ACTION ITEM
State how many lines in the listing below hold the string "none"; nothing else is wanted.

MATERIAL SHOWN
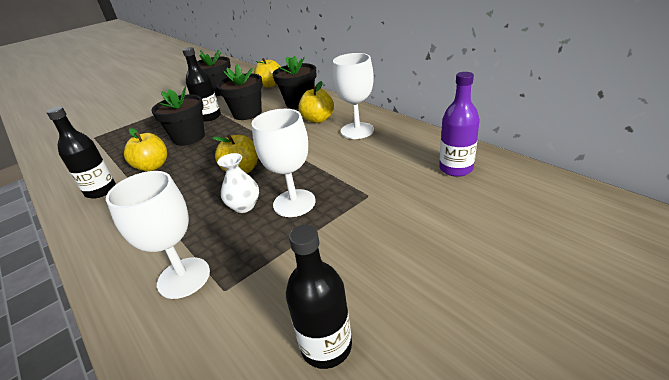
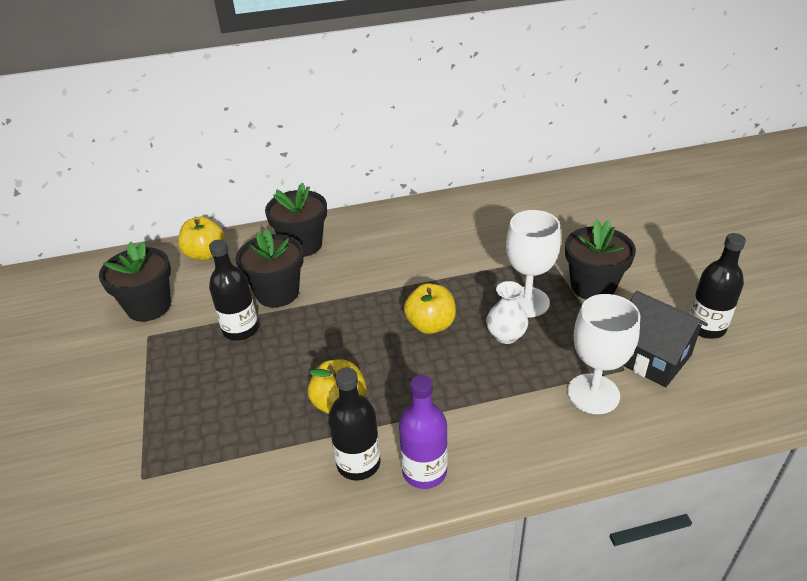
camera: 65 degrees left, 5 degrees up
(189, 138) = (288, 359): black flower pot -> black flower pot (592, 286)
(249, 308) = (652, 358): none -> black house
(318, 119) = (369, 244): yellow apple -> none
(357, 130) = (426, 228): white goblet -> none
(456, 168) = (547, 203): purple bottle -> purple bottle (424, 471)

ANSWER
3